:: DATA SHOWN

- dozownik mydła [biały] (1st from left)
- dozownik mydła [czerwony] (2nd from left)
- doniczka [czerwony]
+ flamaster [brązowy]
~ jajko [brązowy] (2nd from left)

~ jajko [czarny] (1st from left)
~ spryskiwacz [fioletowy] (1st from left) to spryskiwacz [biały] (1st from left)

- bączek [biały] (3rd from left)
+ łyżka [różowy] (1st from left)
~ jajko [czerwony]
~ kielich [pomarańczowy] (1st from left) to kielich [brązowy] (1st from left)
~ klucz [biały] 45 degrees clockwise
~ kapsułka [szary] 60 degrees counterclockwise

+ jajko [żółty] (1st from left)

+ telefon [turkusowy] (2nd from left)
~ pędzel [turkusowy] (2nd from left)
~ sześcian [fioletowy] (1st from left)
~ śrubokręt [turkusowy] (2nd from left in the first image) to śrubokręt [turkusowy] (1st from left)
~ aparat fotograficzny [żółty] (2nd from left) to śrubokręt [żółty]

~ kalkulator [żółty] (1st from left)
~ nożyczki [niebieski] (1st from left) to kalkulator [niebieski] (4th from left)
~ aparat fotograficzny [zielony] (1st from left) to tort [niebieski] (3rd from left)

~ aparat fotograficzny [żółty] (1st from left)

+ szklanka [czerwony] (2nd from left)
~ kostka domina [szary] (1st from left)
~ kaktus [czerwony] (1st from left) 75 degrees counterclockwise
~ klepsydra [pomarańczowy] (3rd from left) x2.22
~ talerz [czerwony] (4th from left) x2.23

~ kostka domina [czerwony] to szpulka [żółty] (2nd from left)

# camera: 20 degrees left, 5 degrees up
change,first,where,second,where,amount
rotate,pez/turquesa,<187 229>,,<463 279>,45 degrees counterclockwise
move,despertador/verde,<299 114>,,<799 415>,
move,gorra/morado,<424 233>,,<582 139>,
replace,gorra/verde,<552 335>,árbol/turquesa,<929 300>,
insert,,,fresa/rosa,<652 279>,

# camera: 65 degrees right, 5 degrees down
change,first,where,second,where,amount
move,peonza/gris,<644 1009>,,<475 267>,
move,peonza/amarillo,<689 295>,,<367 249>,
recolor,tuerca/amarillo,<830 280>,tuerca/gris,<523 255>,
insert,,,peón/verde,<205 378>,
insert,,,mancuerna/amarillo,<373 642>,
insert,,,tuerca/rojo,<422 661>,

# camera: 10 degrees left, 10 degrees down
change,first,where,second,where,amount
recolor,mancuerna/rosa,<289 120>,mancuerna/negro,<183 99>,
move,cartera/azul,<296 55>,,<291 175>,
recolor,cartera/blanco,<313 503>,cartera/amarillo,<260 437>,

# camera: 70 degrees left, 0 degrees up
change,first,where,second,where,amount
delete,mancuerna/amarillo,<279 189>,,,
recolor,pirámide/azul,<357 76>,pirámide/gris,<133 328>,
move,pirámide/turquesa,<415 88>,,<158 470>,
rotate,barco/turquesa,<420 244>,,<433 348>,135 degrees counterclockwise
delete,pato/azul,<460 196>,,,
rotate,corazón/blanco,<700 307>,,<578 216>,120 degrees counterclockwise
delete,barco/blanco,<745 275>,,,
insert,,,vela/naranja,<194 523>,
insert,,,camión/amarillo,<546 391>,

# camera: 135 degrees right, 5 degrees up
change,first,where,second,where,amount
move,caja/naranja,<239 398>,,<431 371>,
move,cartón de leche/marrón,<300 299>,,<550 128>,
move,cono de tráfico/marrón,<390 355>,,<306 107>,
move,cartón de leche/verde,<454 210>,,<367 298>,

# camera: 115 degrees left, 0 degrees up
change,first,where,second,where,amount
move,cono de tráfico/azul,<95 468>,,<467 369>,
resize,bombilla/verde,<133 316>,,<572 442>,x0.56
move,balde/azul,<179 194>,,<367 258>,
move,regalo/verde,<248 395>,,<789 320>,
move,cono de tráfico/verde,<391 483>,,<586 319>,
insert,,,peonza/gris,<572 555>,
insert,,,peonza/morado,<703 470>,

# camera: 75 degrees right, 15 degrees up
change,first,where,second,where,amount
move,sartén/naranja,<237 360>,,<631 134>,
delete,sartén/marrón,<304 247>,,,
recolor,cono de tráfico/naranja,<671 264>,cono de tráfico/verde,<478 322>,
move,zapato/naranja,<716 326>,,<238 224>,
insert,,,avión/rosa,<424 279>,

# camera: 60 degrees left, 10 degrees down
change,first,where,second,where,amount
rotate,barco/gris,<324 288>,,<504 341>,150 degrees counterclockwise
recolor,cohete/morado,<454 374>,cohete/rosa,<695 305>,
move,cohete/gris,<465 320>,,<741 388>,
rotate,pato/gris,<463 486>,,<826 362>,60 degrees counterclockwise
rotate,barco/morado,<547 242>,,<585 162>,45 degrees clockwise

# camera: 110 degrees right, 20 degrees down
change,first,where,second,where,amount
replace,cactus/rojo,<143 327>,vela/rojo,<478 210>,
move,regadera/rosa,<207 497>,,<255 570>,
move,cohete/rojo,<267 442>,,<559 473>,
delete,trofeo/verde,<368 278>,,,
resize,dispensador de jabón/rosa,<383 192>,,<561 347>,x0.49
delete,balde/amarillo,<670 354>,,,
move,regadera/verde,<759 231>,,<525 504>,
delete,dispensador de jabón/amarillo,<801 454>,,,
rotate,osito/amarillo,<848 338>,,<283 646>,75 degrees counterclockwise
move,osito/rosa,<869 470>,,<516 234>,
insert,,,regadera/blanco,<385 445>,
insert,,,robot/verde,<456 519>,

::::

# DESCRIPTION OF THE TASK
Your answer must consist of every line from the listing that holds the string "dozownik".

# SOLUTION TO THIS TASK
- dozownik mydła [biały] (1st from left)
- dozownik mydła [czerwony] (2nd from left)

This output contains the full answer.